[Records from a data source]
————————

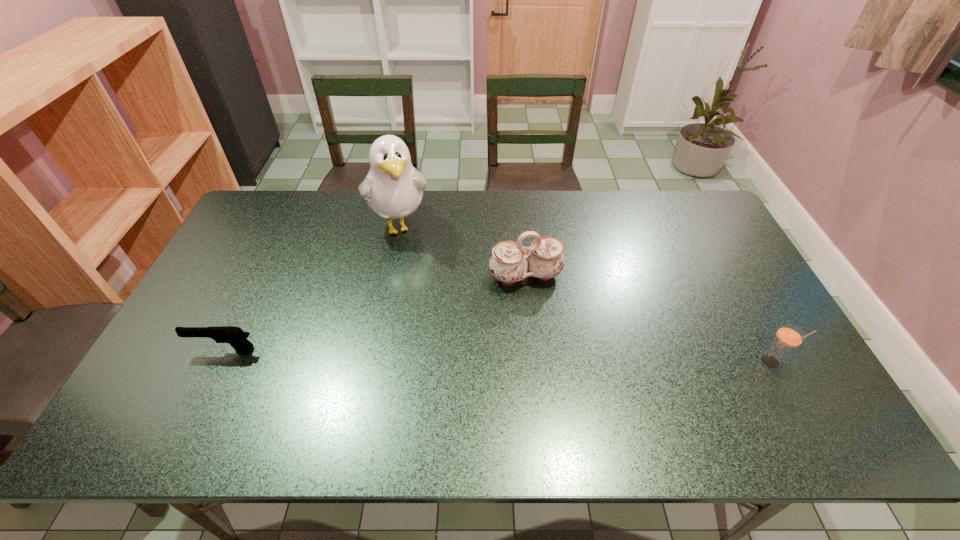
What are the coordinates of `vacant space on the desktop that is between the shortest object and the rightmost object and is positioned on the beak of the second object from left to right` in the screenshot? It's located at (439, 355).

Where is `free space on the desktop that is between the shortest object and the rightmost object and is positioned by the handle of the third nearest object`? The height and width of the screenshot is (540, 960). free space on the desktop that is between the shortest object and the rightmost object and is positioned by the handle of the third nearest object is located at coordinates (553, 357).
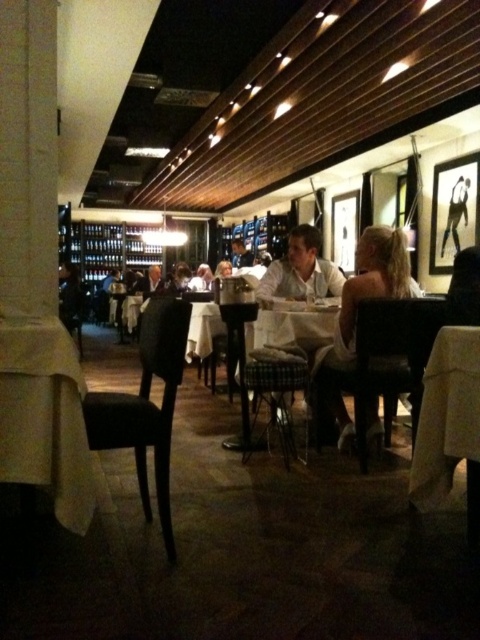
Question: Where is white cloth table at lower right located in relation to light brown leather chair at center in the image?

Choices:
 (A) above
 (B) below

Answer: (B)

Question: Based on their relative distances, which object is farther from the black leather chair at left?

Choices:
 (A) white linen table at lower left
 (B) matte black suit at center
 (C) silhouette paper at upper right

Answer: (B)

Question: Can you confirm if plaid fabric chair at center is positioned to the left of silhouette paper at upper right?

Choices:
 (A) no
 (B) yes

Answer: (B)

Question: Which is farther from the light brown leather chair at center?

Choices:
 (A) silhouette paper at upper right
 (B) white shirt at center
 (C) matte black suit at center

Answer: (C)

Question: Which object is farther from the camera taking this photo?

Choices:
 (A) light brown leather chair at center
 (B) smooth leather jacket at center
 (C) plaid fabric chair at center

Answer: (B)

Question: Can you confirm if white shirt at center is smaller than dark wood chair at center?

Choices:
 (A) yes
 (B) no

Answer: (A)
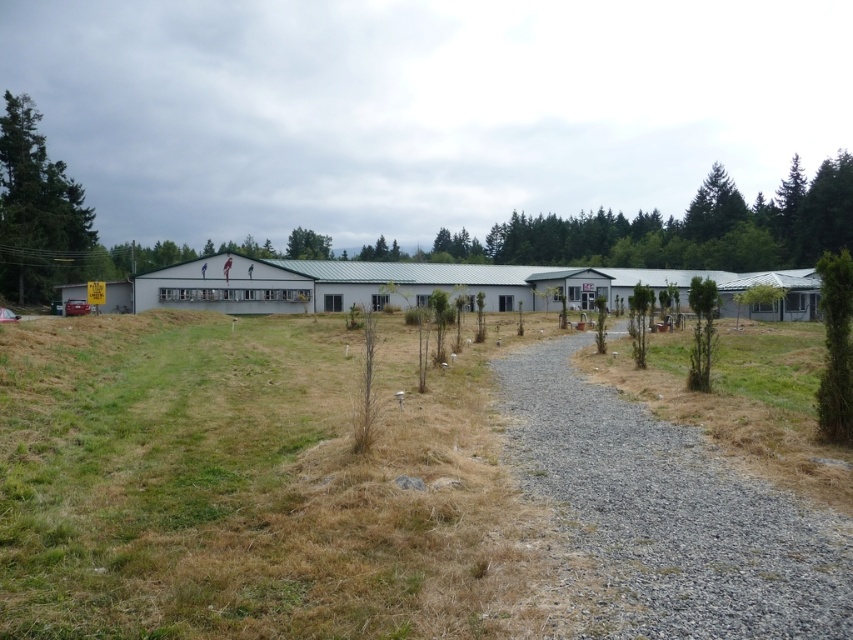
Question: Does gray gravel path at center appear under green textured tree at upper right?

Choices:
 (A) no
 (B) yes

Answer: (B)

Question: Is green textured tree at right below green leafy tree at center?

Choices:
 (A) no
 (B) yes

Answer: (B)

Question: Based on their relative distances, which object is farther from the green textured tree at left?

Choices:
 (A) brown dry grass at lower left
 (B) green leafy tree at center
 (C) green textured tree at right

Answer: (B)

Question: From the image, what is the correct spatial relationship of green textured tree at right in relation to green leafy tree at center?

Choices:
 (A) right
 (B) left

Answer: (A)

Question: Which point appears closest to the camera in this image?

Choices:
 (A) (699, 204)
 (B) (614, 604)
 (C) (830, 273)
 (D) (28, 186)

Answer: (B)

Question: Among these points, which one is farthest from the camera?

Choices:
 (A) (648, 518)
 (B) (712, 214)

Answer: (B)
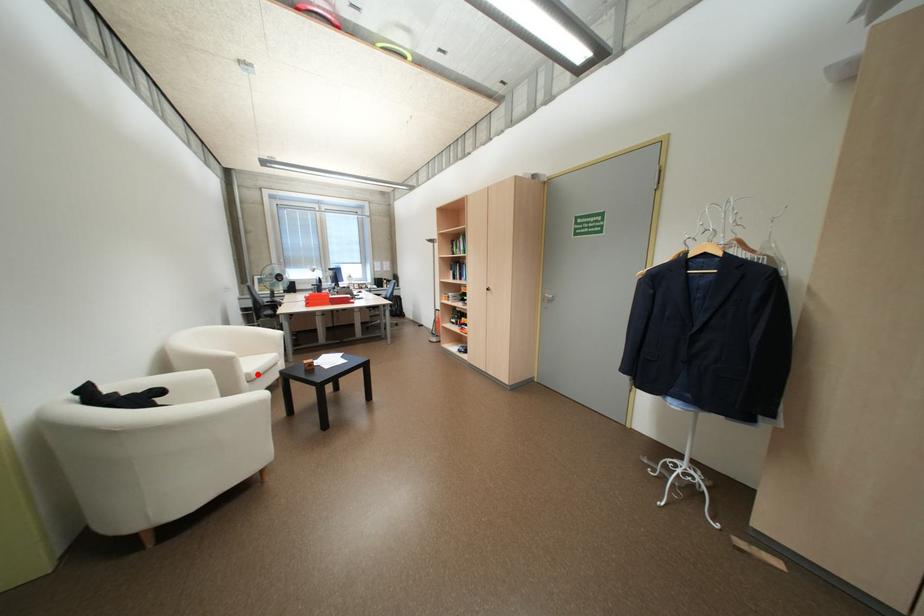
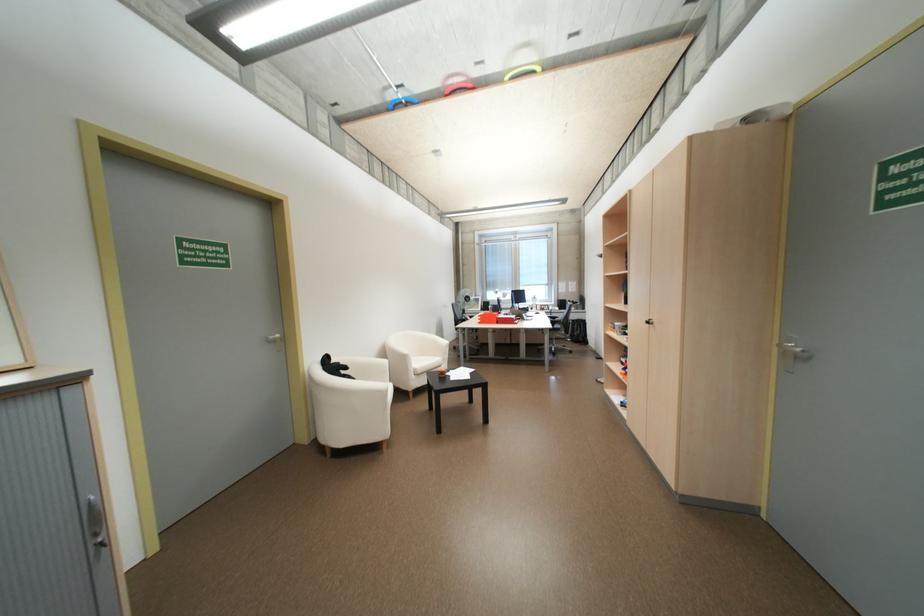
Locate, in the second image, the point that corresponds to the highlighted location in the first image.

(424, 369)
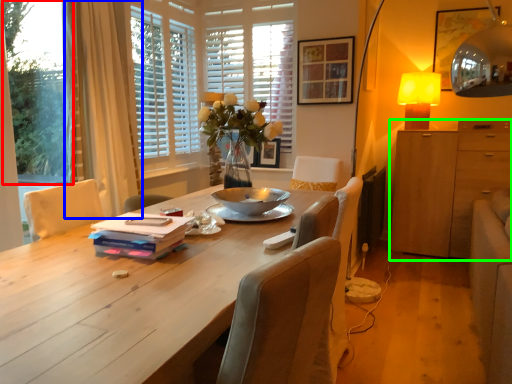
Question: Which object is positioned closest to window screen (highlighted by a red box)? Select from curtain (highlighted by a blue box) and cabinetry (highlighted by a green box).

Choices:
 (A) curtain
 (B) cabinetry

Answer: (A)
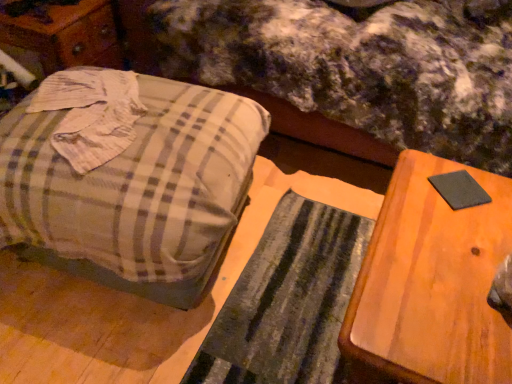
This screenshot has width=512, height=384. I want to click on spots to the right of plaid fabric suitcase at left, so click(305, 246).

————————

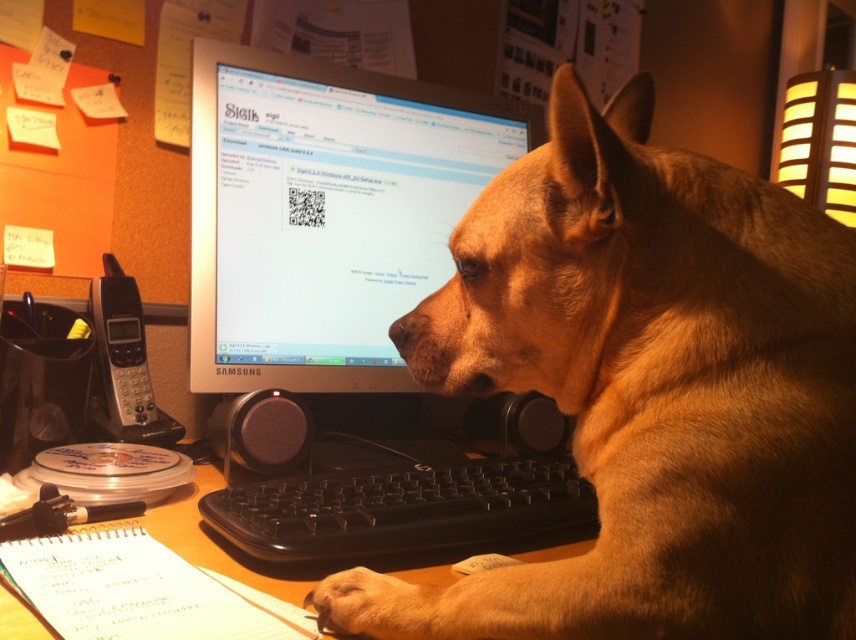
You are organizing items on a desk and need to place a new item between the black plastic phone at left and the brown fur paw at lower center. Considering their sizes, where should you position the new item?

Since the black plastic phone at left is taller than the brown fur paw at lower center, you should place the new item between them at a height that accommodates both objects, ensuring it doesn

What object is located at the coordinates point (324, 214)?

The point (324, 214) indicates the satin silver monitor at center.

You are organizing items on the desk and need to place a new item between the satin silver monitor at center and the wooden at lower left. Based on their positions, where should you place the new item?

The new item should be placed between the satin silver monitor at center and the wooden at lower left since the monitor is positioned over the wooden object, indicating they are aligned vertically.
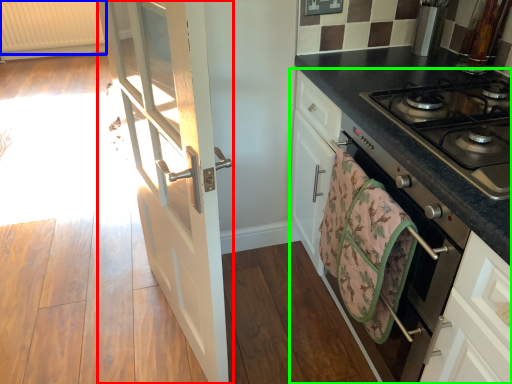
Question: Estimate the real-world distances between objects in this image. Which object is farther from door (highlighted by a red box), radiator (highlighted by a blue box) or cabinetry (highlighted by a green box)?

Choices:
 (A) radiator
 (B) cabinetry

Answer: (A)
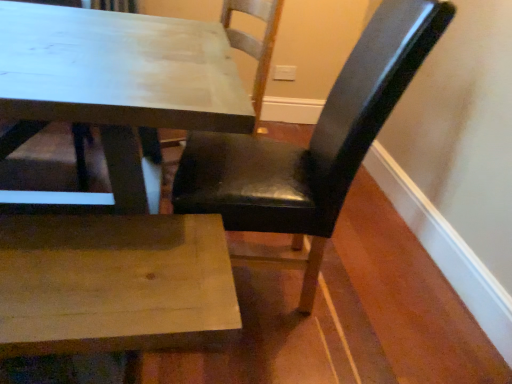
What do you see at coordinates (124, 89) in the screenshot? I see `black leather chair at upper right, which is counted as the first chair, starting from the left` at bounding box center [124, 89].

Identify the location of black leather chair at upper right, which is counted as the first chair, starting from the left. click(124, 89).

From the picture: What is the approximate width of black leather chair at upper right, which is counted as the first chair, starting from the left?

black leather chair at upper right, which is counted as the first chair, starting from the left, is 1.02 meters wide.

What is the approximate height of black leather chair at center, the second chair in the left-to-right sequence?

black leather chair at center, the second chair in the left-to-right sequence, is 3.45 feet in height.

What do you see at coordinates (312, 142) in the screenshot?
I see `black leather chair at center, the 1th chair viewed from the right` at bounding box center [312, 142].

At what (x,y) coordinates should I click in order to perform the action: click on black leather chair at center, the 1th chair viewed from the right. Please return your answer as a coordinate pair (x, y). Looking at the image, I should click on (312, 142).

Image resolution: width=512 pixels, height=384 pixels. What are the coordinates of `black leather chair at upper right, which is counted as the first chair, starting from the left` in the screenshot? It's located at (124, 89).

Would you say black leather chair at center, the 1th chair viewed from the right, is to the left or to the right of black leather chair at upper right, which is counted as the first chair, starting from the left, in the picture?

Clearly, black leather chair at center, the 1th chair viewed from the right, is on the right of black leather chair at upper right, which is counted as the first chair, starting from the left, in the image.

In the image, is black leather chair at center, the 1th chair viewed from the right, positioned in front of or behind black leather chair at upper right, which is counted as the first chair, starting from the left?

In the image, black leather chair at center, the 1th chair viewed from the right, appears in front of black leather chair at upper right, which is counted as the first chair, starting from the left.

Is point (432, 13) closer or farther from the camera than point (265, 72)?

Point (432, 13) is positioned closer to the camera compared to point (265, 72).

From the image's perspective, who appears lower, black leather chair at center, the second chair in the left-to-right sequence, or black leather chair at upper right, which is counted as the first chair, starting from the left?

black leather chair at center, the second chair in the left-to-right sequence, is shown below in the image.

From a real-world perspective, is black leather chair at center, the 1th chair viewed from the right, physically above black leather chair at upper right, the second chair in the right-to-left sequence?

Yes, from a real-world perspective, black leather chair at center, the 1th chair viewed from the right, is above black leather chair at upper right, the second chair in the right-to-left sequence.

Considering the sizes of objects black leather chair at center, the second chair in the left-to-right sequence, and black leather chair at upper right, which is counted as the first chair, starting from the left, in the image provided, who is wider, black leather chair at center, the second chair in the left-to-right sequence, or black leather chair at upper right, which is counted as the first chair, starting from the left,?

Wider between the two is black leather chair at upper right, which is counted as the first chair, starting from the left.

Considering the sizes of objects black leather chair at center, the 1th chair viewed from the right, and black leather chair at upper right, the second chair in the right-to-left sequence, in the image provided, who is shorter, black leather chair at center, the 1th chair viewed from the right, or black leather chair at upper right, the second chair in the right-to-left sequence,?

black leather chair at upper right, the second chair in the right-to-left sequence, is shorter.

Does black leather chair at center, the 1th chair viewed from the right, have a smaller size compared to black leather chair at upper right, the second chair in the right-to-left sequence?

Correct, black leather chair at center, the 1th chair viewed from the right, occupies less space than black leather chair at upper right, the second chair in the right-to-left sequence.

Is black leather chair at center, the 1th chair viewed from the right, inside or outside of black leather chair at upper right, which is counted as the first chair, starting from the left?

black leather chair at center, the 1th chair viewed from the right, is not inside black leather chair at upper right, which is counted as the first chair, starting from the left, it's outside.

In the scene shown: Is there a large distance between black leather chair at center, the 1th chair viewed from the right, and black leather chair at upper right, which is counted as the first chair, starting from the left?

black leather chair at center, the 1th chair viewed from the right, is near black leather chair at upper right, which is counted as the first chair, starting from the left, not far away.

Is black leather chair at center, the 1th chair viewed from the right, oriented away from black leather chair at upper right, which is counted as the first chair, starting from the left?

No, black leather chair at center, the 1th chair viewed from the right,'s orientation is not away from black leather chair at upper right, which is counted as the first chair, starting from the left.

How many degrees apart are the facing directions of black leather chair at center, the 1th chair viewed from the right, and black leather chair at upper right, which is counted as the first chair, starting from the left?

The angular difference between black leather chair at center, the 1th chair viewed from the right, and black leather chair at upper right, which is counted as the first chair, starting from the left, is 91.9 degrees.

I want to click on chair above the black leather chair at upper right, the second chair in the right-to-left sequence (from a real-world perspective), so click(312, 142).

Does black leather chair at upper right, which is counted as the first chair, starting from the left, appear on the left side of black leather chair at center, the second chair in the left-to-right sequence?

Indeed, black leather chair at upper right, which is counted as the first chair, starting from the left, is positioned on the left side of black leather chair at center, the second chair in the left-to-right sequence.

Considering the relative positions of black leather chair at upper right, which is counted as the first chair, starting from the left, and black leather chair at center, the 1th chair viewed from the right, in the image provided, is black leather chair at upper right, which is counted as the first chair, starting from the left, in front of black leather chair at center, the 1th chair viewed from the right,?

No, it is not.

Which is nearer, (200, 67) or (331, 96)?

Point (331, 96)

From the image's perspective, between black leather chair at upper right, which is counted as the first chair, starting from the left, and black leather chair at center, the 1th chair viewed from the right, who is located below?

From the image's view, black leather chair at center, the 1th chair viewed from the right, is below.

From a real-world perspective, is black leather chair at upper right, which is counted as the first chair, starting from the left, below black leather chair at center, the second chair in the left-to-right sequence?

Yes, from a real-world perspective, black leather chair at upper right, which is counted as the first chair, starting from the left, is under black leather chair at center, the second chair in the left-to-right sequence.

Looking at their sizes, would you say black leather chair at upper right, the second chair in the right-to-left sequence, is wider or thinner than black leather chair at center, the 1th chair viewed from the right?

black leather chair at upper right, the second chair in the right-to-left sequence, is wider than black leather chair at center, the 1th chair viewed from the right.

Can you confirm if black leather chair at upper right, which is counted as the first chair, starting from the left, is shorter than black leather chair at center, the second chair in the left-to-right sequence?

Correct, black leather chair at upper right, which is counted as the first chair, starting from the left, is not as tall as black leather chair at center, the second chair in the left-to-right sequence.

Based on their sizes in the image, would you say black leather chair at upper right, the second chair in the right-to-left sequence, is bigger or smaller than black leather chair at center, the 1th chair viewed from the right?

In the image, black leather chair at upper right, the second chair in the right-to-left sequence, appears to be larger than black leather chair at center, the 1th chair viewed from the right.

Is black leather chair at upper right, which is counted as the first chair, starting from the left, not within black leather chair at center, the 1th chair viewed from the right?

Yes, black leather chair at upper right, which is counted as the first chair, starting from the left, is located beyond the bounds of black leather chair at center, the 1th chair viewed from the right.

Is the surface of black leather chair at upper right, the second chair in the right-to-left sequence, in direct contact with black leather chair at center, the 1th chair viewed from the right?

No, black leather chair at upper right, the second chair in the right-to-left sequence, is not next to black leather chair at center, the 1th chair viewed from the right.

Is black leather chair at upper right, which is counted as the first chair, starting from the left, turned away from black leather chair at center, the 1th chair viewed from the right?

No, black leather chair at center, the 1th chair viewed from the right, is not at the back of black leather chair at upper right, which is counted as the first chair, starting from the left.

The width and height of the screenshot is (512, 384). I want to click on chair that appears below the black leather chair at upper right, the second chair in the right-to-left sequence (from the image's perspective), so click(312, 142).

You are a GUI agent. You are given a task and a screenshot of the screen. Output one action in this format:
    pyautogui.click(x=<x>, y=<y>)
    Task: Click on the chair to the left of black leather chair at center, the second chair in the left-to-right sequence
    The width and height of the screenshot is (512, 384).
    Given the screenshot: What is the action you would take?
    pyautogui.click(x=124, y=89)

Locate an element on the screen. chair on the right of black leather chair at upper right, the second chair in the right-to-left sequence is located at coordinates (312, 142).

————————

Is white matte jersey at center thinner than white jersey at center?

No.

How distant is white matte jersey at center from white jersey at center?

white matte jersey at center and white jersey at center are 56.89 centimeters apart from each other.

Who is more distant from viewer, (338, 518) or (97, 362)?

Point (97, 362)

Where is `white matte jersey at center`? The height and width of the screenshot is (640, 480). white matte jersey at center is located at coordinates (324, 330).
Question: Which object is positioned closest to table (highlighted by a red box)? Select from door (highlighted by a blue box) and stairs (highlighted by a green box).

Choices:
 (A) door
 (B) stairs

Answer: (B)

————————

▸ **AIM OF THE EXERCISE**
Output the stretch from the line containing "In the image, black leather chair at upper" through the line containing "No, black leather chair at upper" in the records, copying it line for line with no changes.

▸ **FINISHED EXERCISE**
In the image, black leather chair at upper right, the second chair in the right-to-left sequence, appears to be larger than black leather chair at center, the 1th chair viewed from the right.

Is black leather chair at upper right, which is counted as the first chair, starting from the left, not within black leather chair at center, the 1th chair viewed from the right?

Yes, black leather chair at upper right, which is counted as the first chair, starting from the left, is located beyond the bounds of black leather chair at center, the 1th chair viewed from the right.

Is the surface of black leather chair at upper right, the second chair in the right-to-left sequence, in direct contact with black leather chair at center, the 1th chair viewed from the right?

No, black leather chair at upper right, the second chair in the right-to-left sequence, is not next to black leather chair at center, the 1th chair viewed from the right.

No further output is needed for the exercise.